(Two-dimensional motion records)
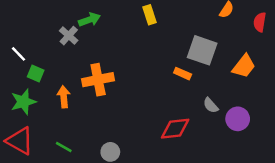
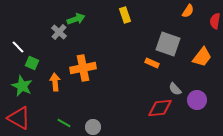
green star: (23, 102) -> (22, 86), turned -30
red diamond: (175, 129) -> (160, 108), moved
green line: (64, 147) -> (64, 123), moved

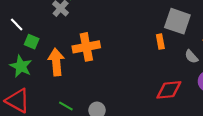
orange rectangle: (152, 63) -> (160, 42), turned 56
orange arrow: (55, 82) -> (56, 62), size x1.4
gray semicircle: (175, 89) -> (191, 57), moved

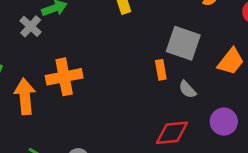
gray semicircle: (191, 57) -> (187, 89), moved

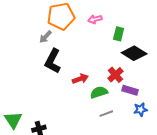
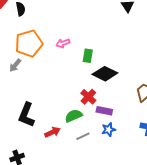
black L-shape: (53, 61) -> (26, 115), moved
red arrow: (80, 79) -> (53, 132), moved
blue star: (140, 110) -> (109, 130), moved

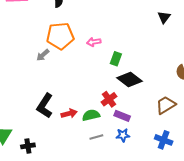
red arrow: (53, 132) -> (69, 114), moved

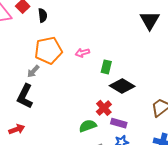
black triangle: (164, 17) -> (150, 20), size x1.5
black L-shape: (45, 106) -> (25, 96), moved
red arrow: (69, 114) -> (17, 129), moved

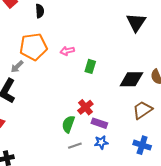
black semicircle: (43, 15) -> (40, 11), moved
black diamond: (122, 86) -> (131, 79), moved, turned -35
green semicircle: (88, 126) -> (68, 124), turned -54

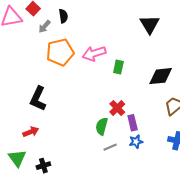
black triangle: (136, 22) -> (150, 24), moved
pink arrow: (67, 51) -> (94, 53), size x1.6
gray arrow: (17, 67) -> (45, 26), moved
purple rectangle: (99, 123) -> (133, 123), turned 63

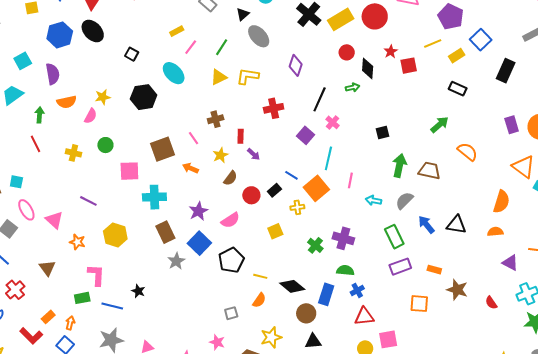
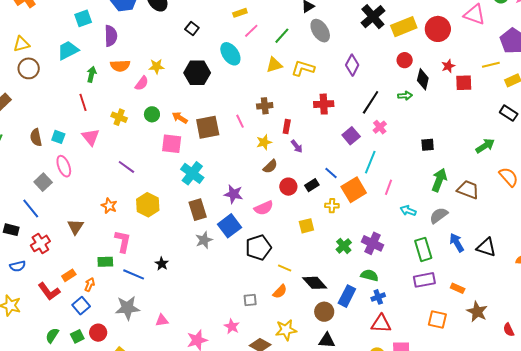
orange arrow: (190, 168) -> (180, 118), moved
cyan cross: (154, 197) -> (192, 173), turned 30
purple star: (198, 211) -> (234, 194), turned 30
pink triangle: (54, 220) -> (91, 137), moved

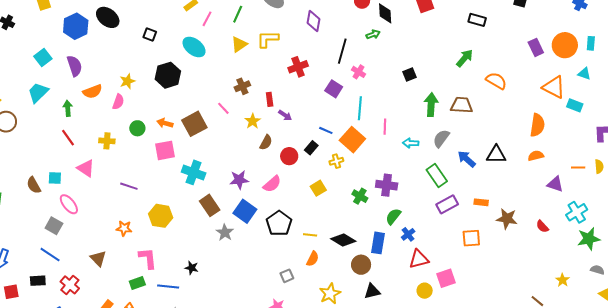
green semicircle: (369, 275) -> (393, 216), turned -48

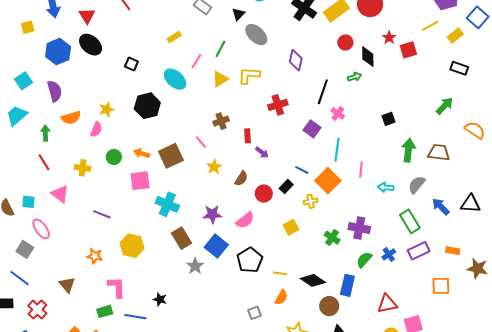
pink line: (207, 19) -> (196, 61), moved
yellow star: (253, 121) -> (214, 167), moved
blue cross: (408, 234) -> (389, 254), moved

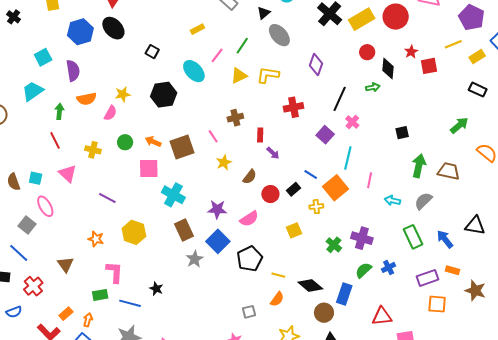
blue arrow: (441, 207) -> (445, 239), moved
purple rectangle: (419, 251) -> (427, 278), moved

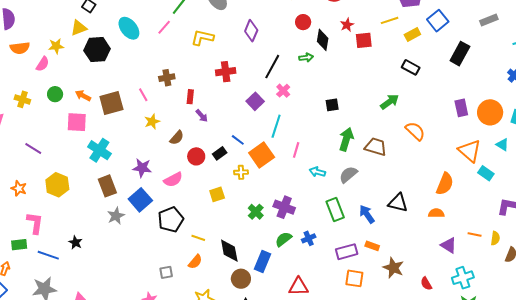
pink line: (217, 55) -> (164, 27), moved
yellow triangle: (239, 76) -> (79, 28), moved
black diamond: (310, 286) -> (229, 251), turned 35

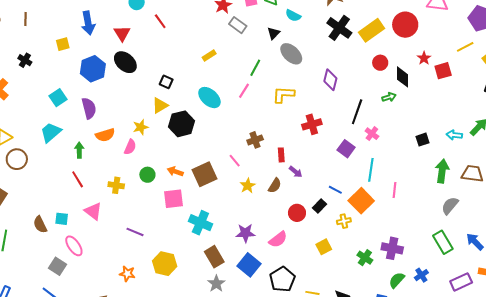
brown semicircle: (177, 138) -> (275, 186), moved
cyan arrow: (317, 172) -> (454, 135), moved
gray star: (116, 216) -> (216, 284), moved

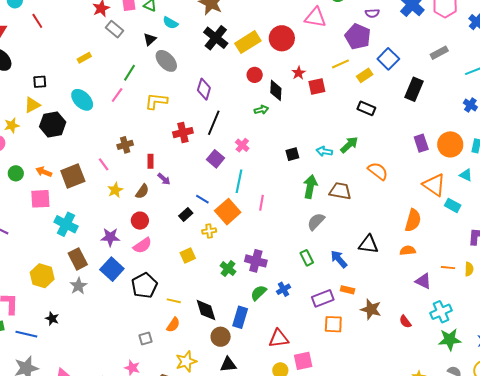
black square: (166, 82) -> (40, 82), turned -32
black line: (357, 112) -> (214, 123), moved
red circle: (297, 213) -> (140, 221), moved
green rectangle: (443, 242) -> (307, 258), size x0.7
yellow hexagon: (165, 264) -> (42, 276), moved

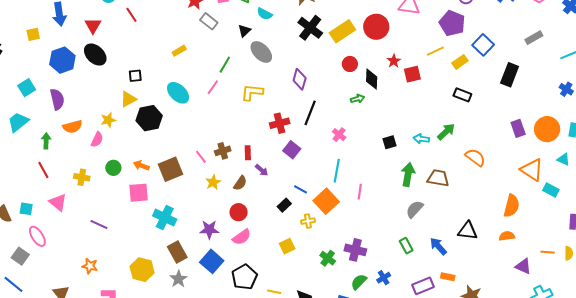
brown cross: (125, 145) -> (223, 151), moved
purple square: (216, 159) -> (292, 150), moved

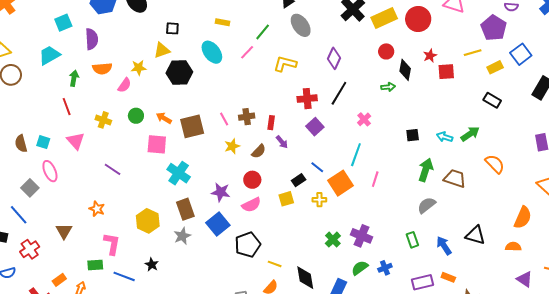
yellow rectangle: (179, 51) -> (222, 22), moved, turned 32
yellow square: (287, 246) -> (286, 199), moved

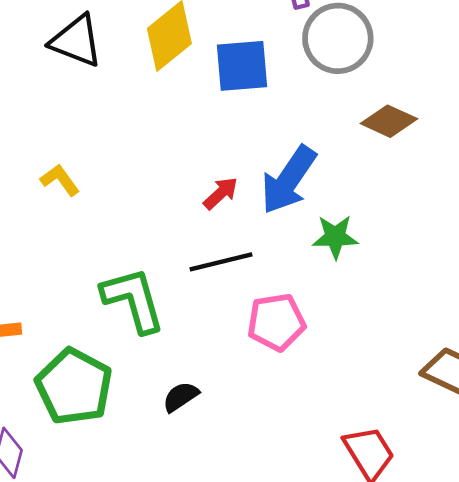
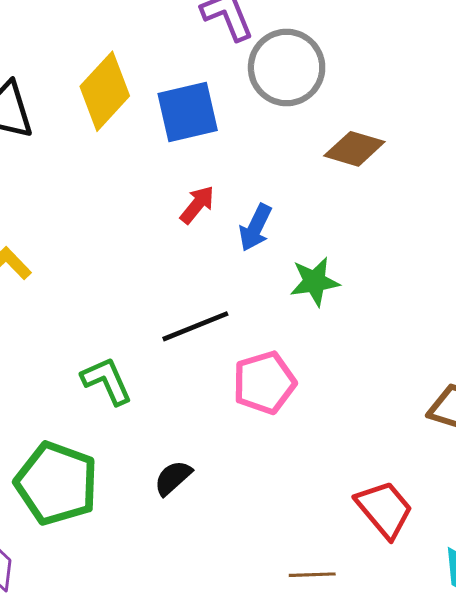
blue arrow: (288, 180) -> (255, 228), size x0.6
red arrow: (221, 193) -> (197, 205), moved
green L-shape: (133, 300) -> (107, 381), size x0.7

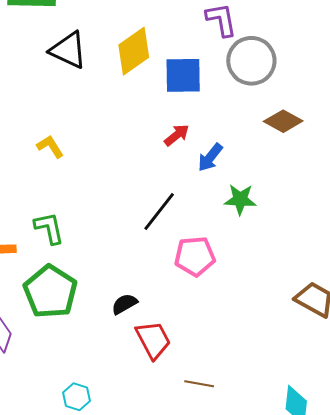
black line: (195, 326) -> (159, 211), turned -42
green L-shape: (107, 381) -> (49, 228), moved
red trapezoid: (384, 509) -> (153, 340), moved

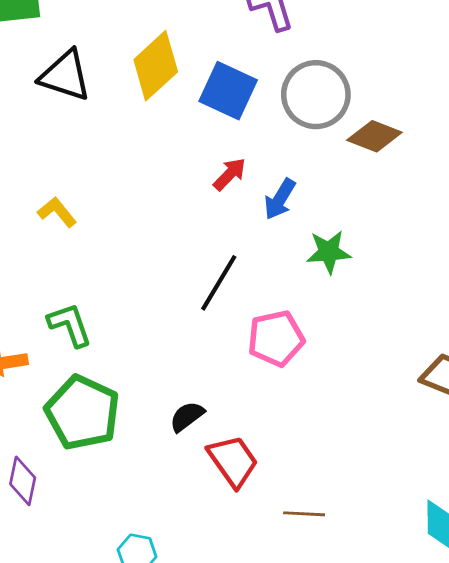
gray circle: (251, 61) -> (316, 95), moved
blue square: (183, 75) -> (228, 91), turned 33

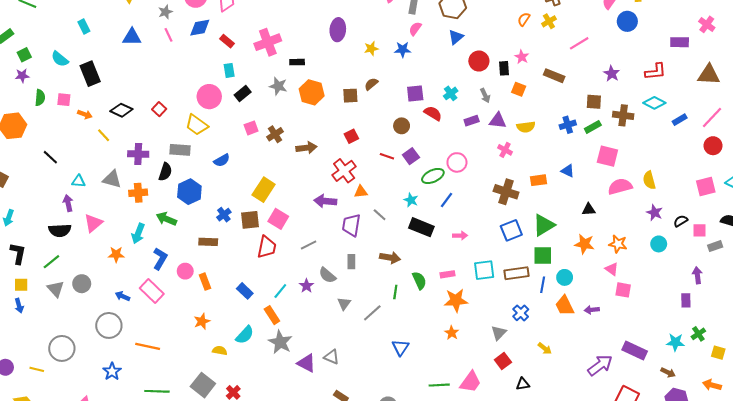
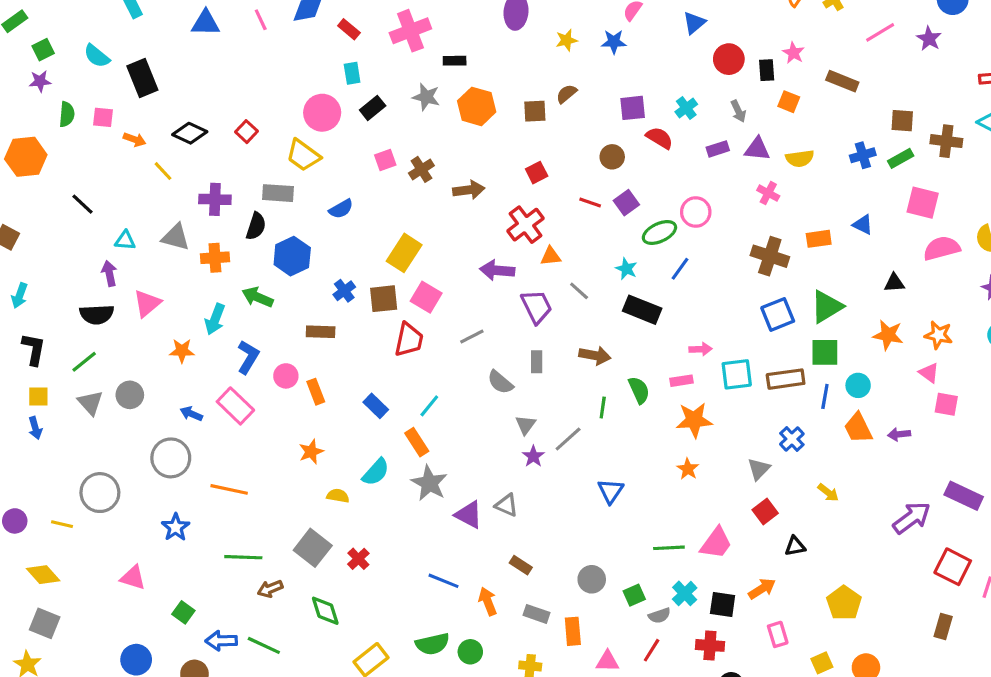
purple star: (612, 74) -> (929, 39), moved
purple trapezoid: (351, 225) -> (537, 307), turned 145
pink arrow: (460, 236) -> (700, 349), moved
purple star: (306, 286) -> (533, 456), moved

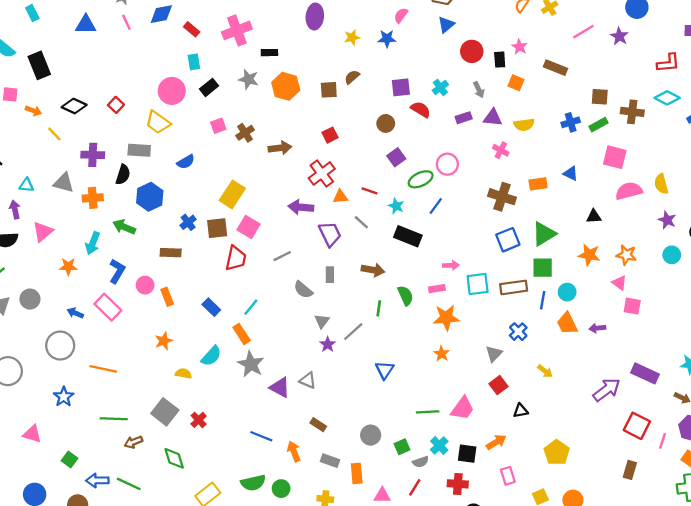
red line: (590, 203) -> (369, 191), moved

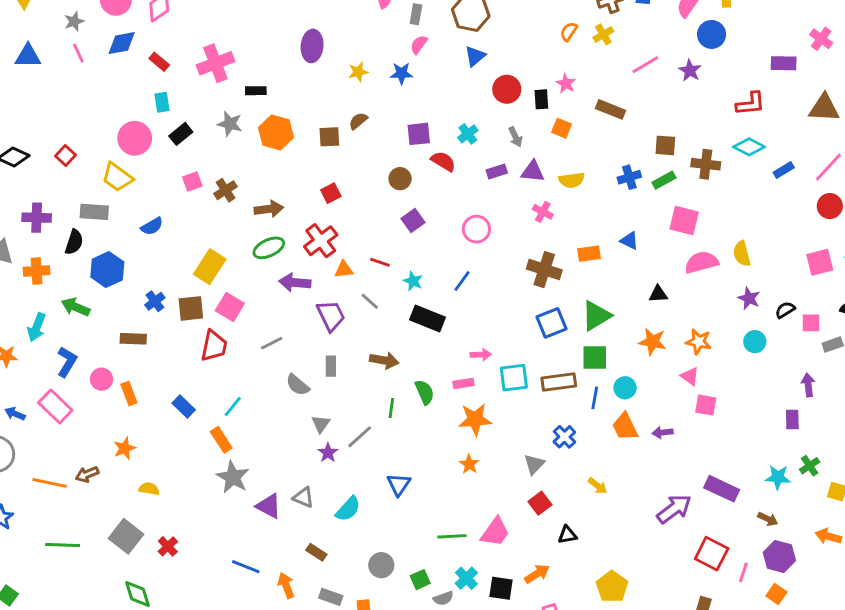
green ellipse: (421, 179) -> (269, 248), moved
cyan semicircle: (211, 356) -> (348, 509), moved
brown arrow: (133, 442) -> (87, 474), moved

[TASK TO CARRY OUT] Give back, word for word, the lines of the records that run from the one holding "green ellipse: (421, 179)" to the very last.

[WRITTEN RESPONSE]
green ellipse: (421, 179) -> (269, 248), moved
cyan semicircle: (211, 356) -> (348, 509), moved
brown arrow: (133, 442) -> (87, 474), moved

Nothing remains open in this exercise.